→ **Input records**
§

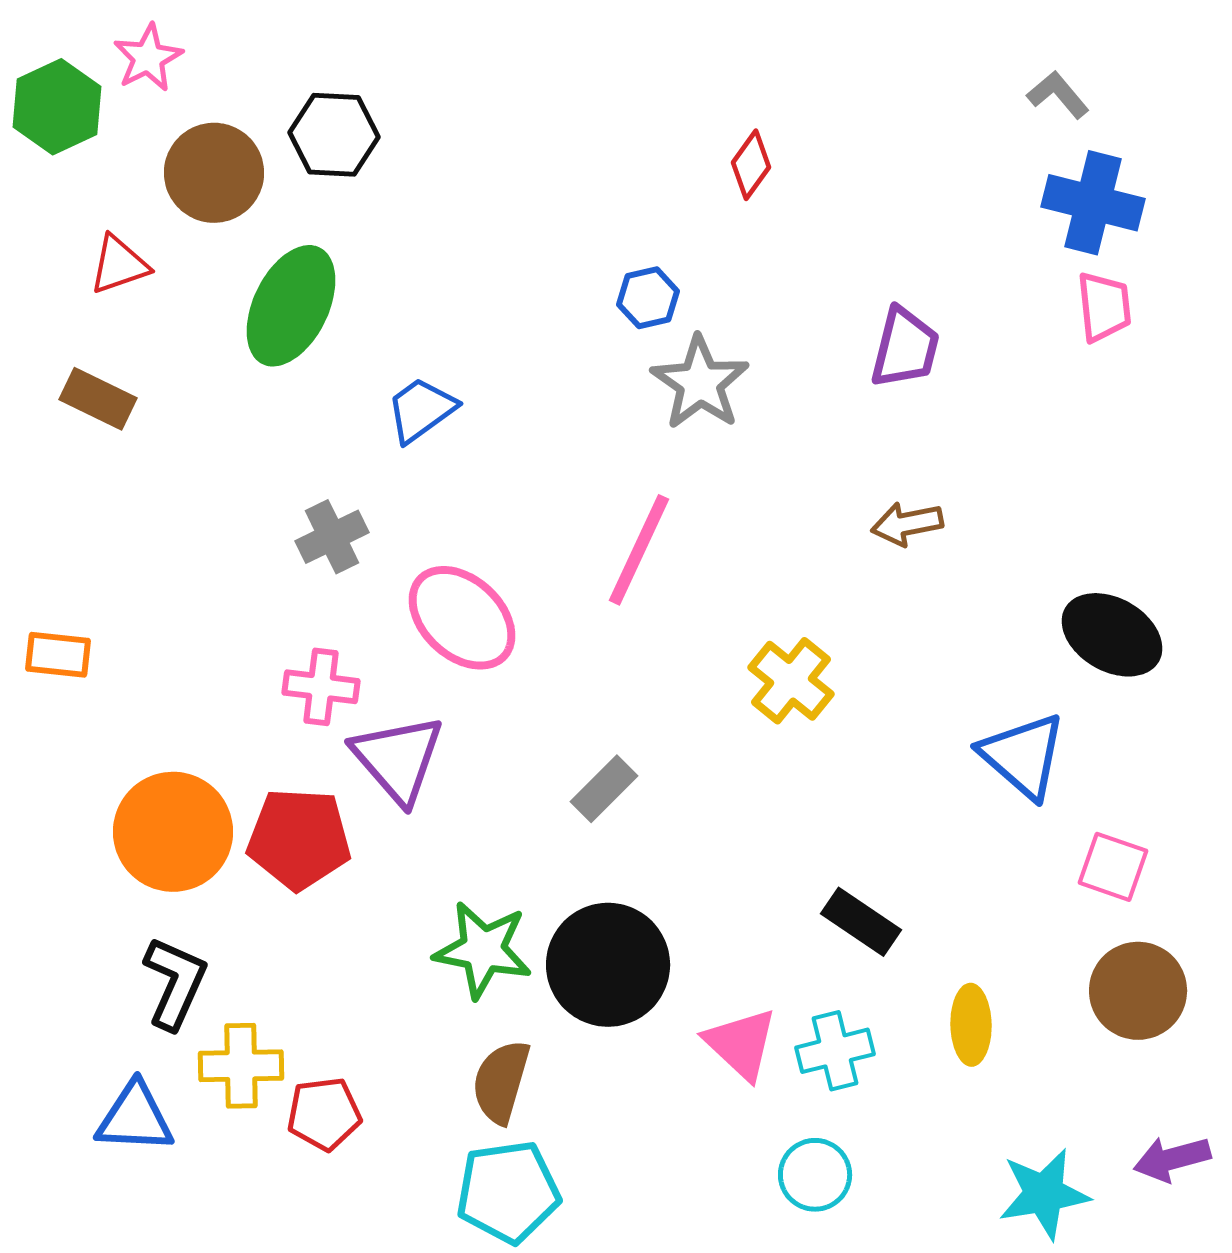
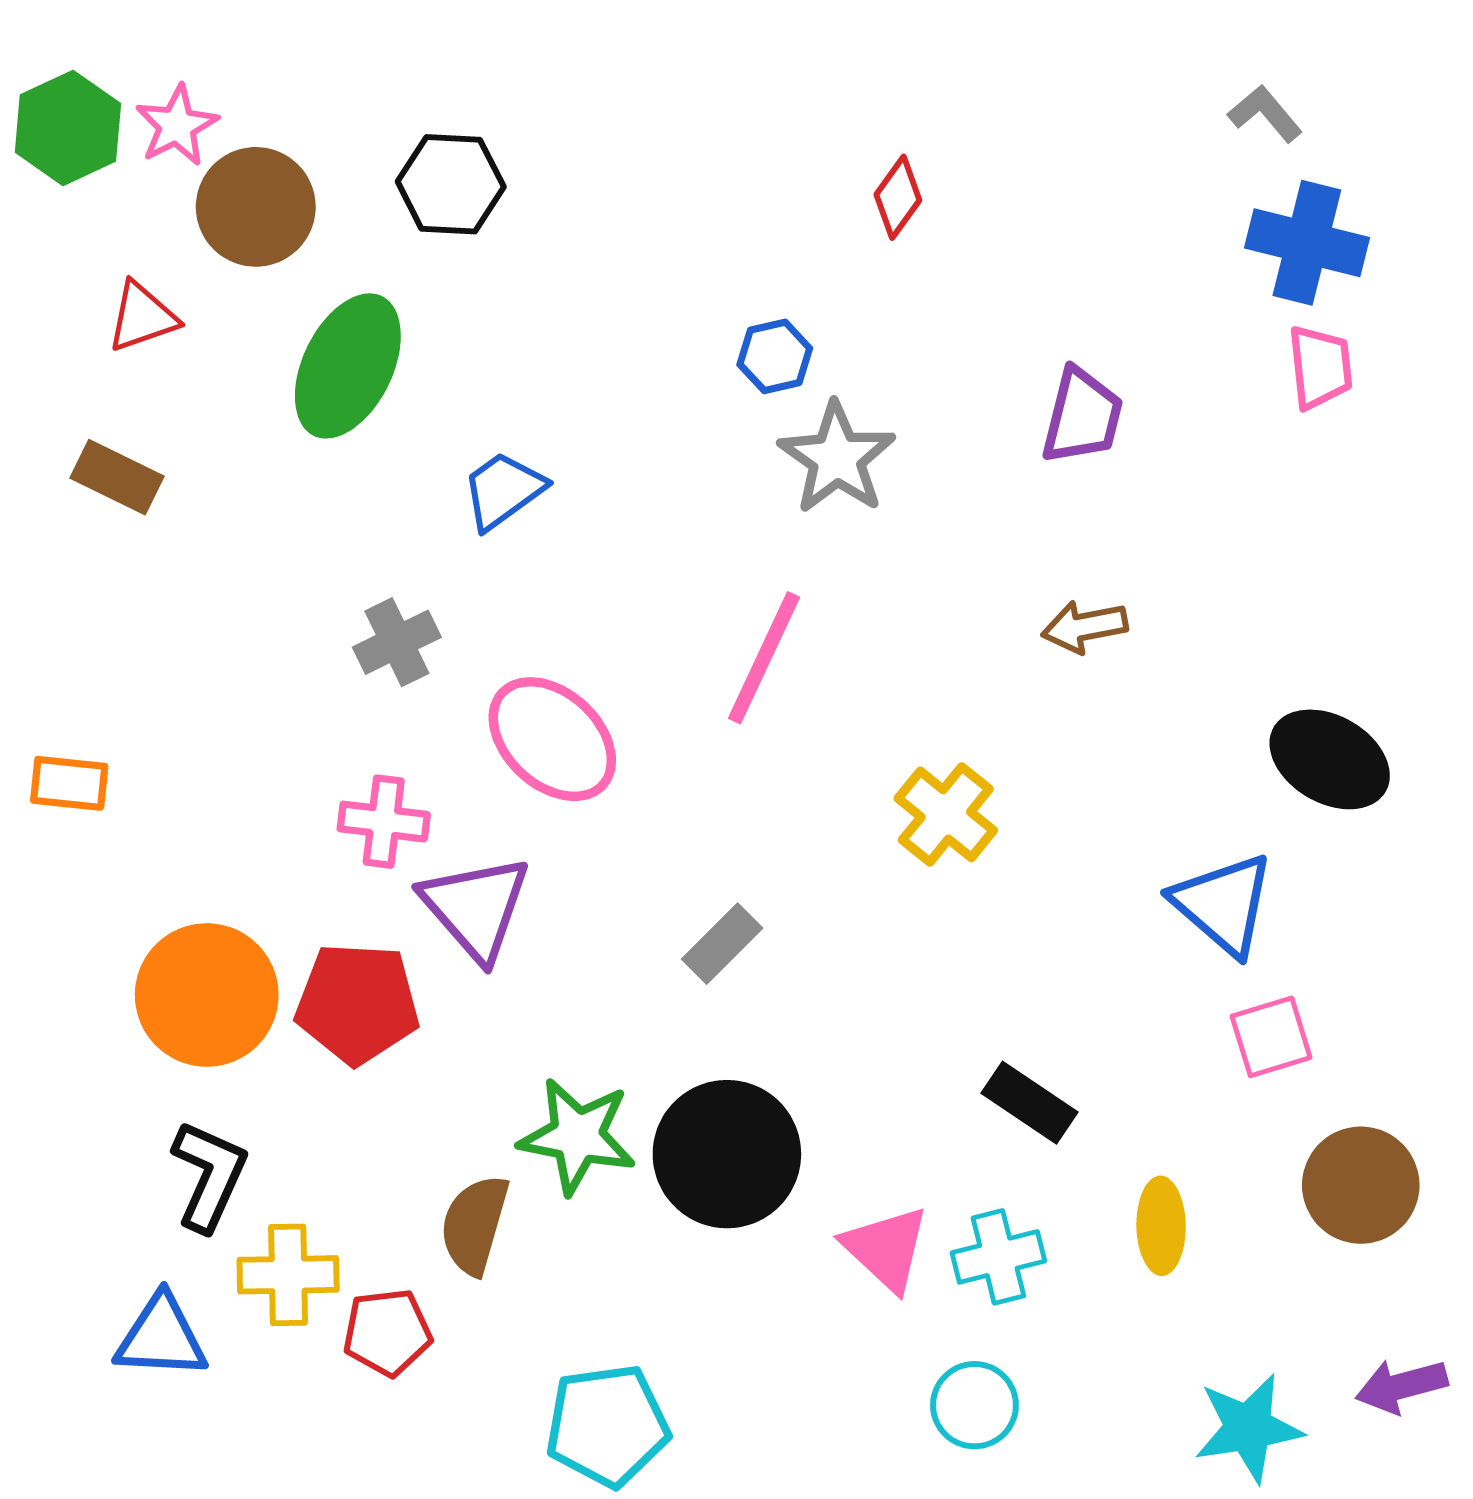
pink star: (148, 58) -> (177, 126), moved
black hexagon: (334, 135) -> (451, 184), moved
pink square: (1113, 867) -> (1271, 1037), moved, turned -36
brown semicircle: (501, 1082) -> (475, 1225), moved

§

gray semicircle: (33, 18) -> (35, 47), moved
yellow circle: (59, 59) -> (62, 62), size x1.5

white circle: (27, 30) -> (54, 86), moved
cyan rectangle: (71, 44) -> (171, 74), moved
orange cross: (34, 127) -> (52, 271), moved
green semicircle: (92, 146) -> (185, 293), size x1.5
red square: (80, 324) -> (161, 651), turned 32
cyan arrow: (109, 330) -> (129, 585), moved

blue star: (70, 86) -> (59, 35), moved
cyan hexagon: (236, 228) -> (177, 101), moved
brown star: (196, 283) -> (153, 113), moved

§

→ **About this exercise**
Once you reach the line with "cyan arrow: (109, 330) -> (129, 585), moved" in the data above, copy it and every line after it exactly, up to and including the line with "brown star: (196, 283) -> (153, 113), moved".

→ **Written answer**
cyan arrow: (109, 330) -> (129, 585), moved

blue star: (70, 86) -> (59, 35), moved
cyan hexagon: (236, 228) -> (177, 101), moved
brown star: (196, 283) -> (153, 113), moved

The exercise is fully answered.